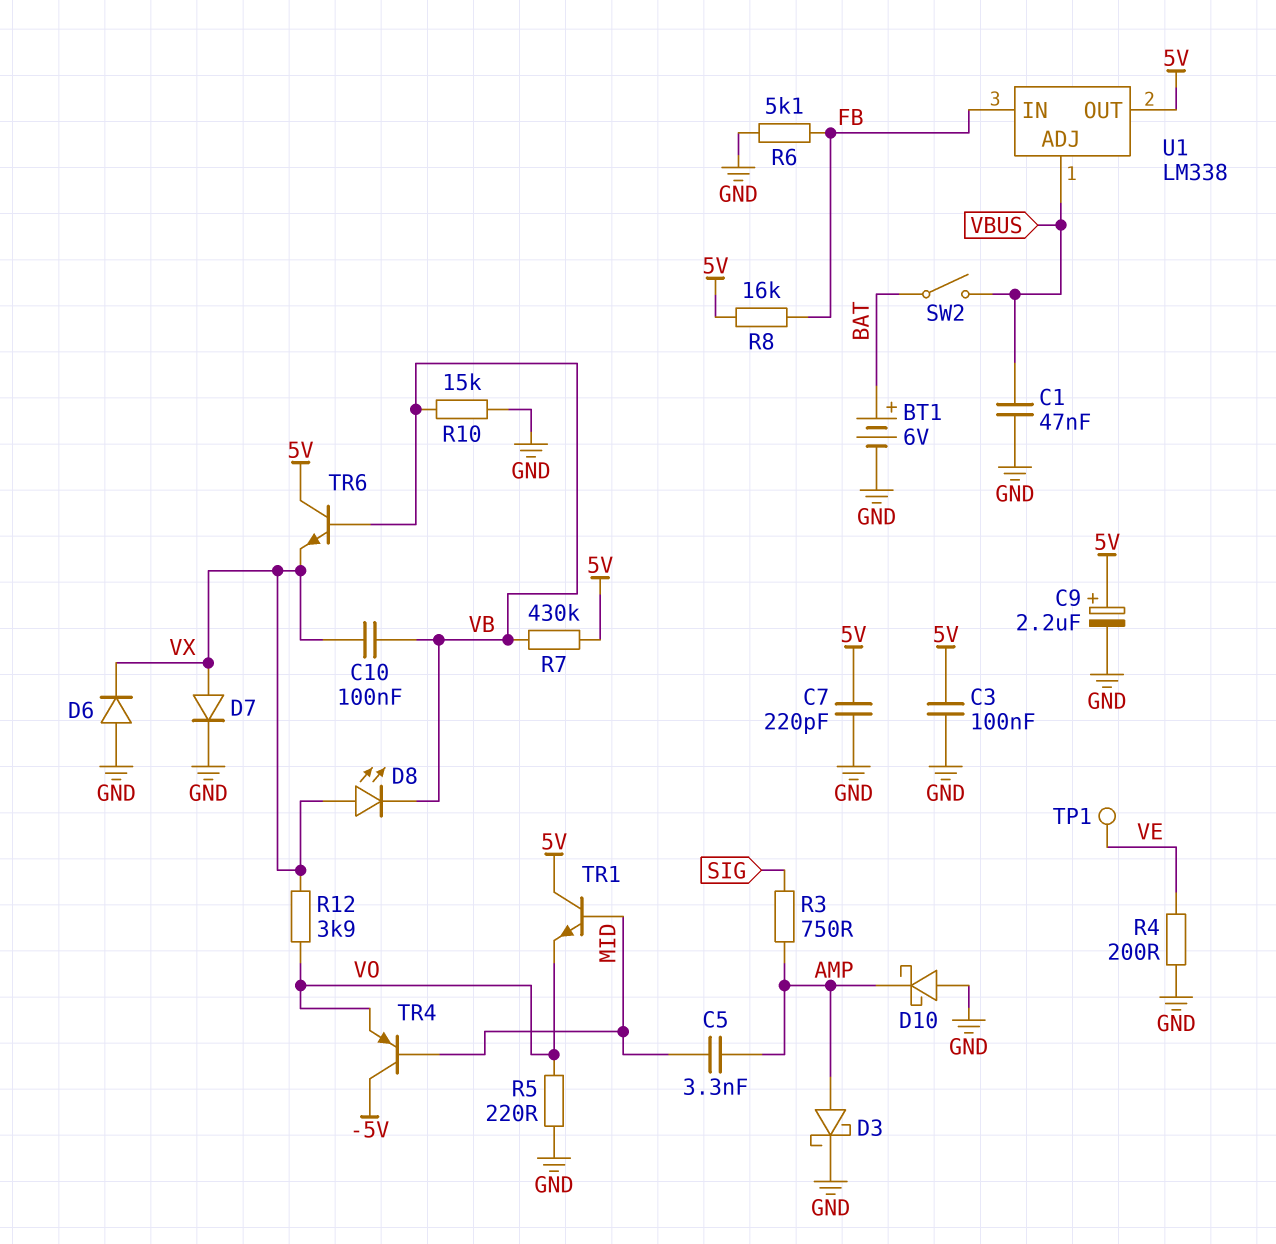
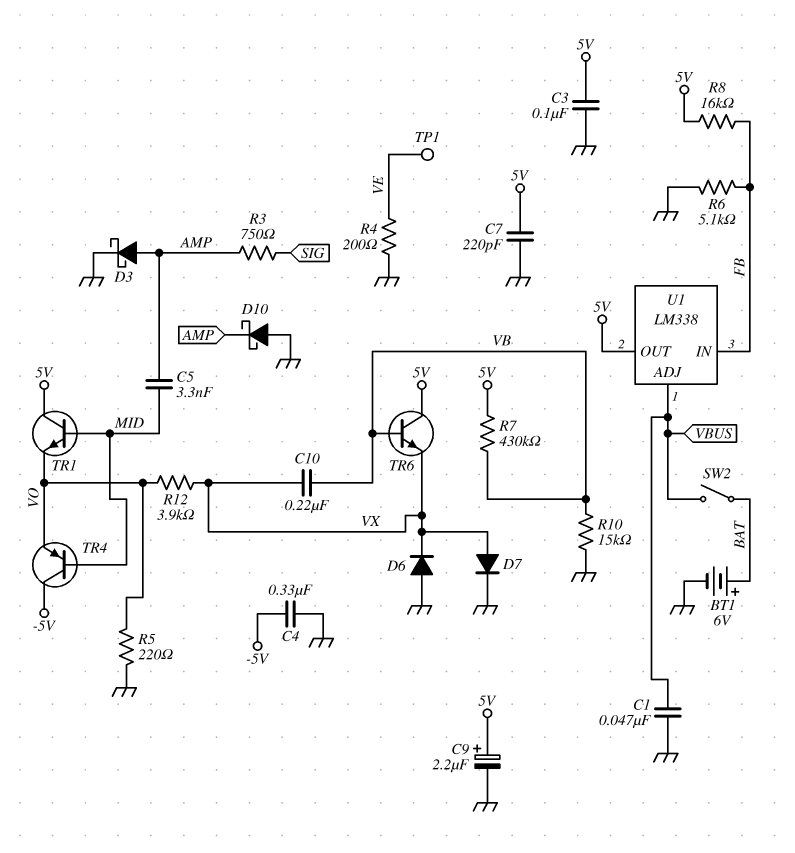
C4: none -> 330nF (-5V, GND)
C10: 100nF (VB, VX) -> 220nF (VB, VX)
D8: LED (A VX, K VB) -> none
────────
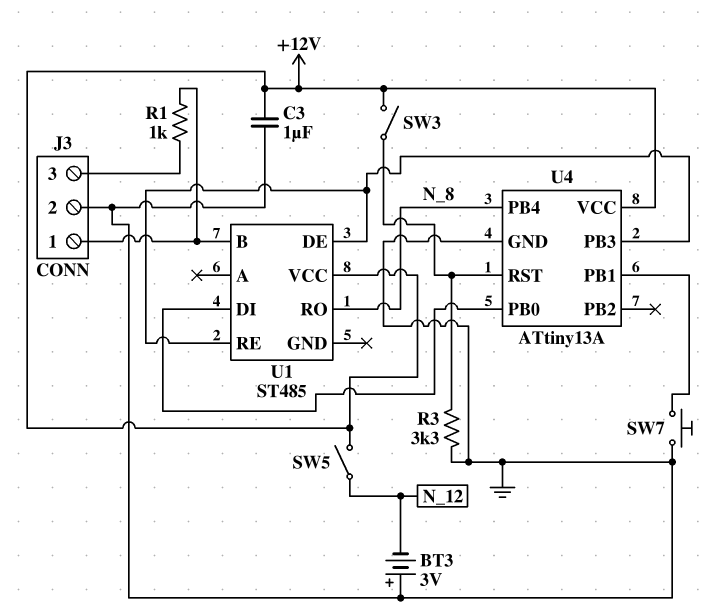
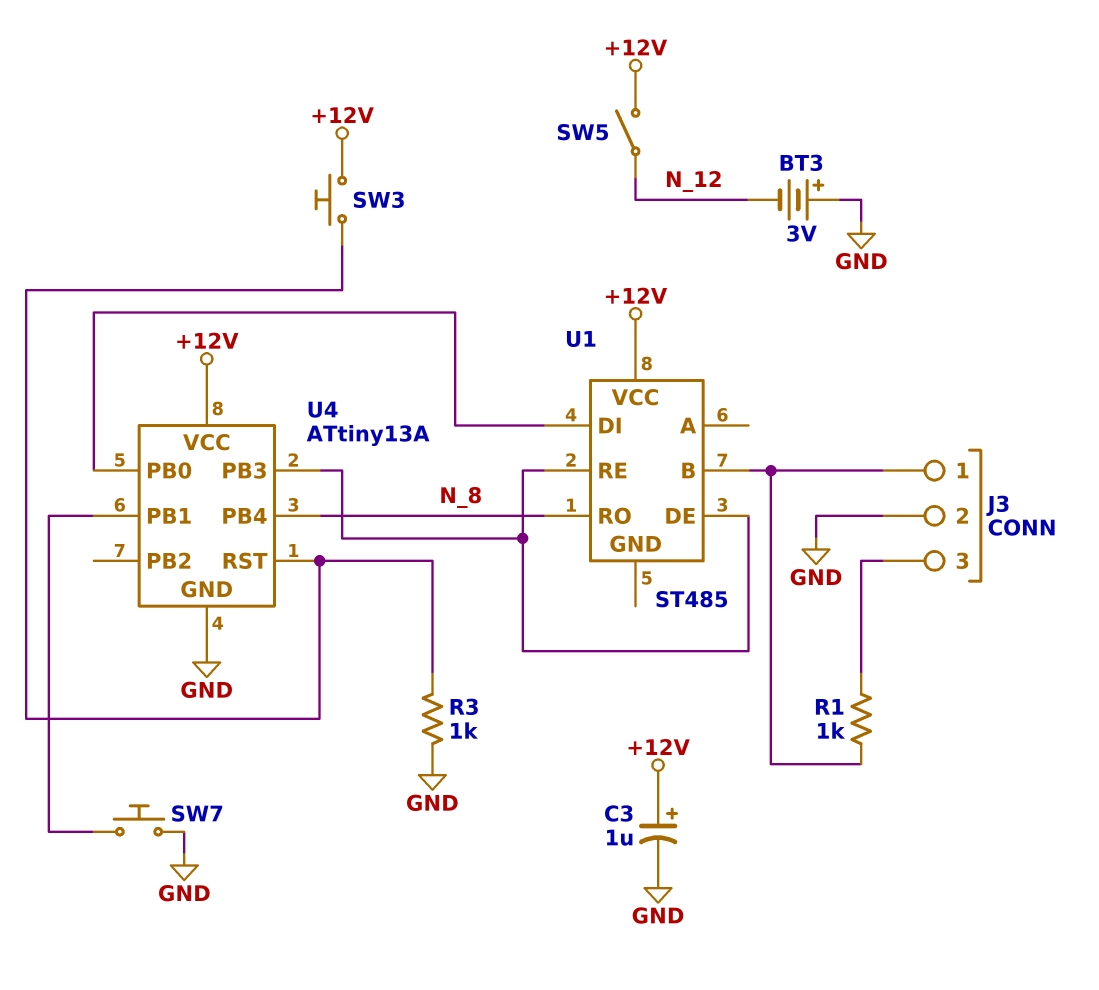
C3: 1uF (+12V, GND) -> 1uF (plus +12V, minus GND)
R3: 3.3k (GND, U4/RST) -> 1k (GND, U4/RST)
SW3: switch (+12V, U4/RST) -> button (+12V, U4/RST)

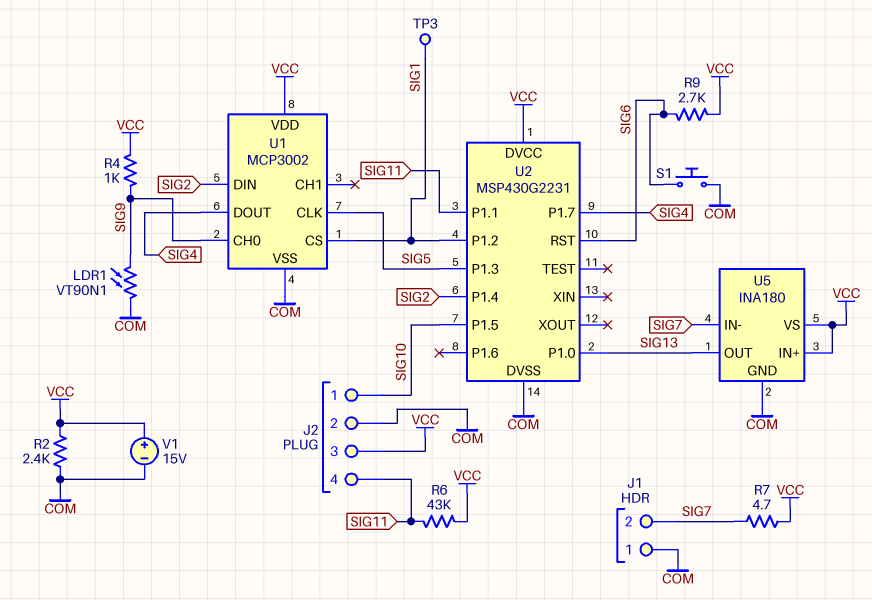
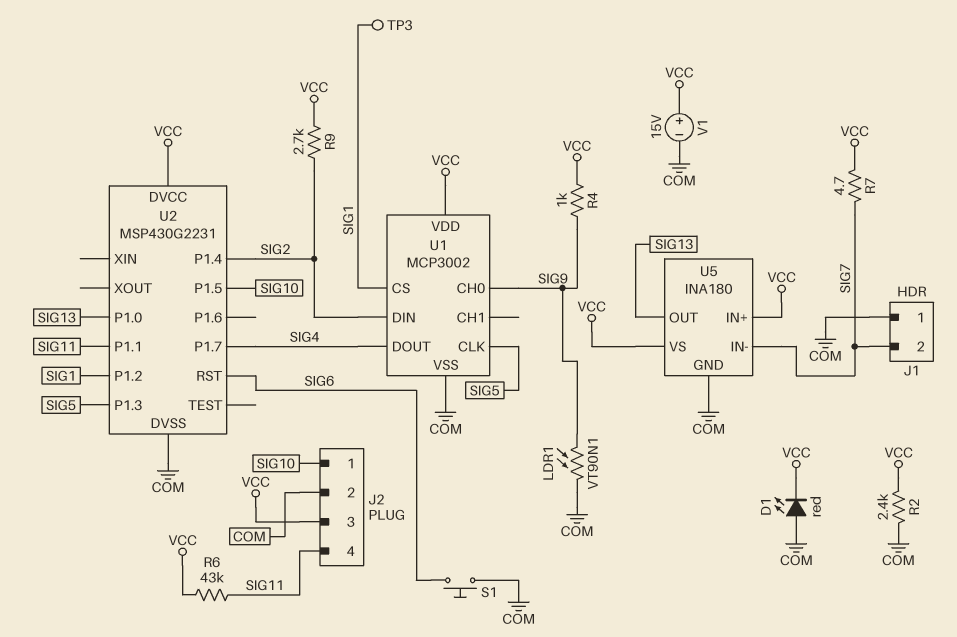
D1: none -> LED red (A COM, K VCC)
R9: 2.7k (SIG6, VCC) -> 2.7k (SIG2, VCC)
────────
▶ [TASK ITEM]: Scanning the material above, work out how many lines contain the word "none" and reply with the number only.

▶ [YOUR RESPONSE]: 3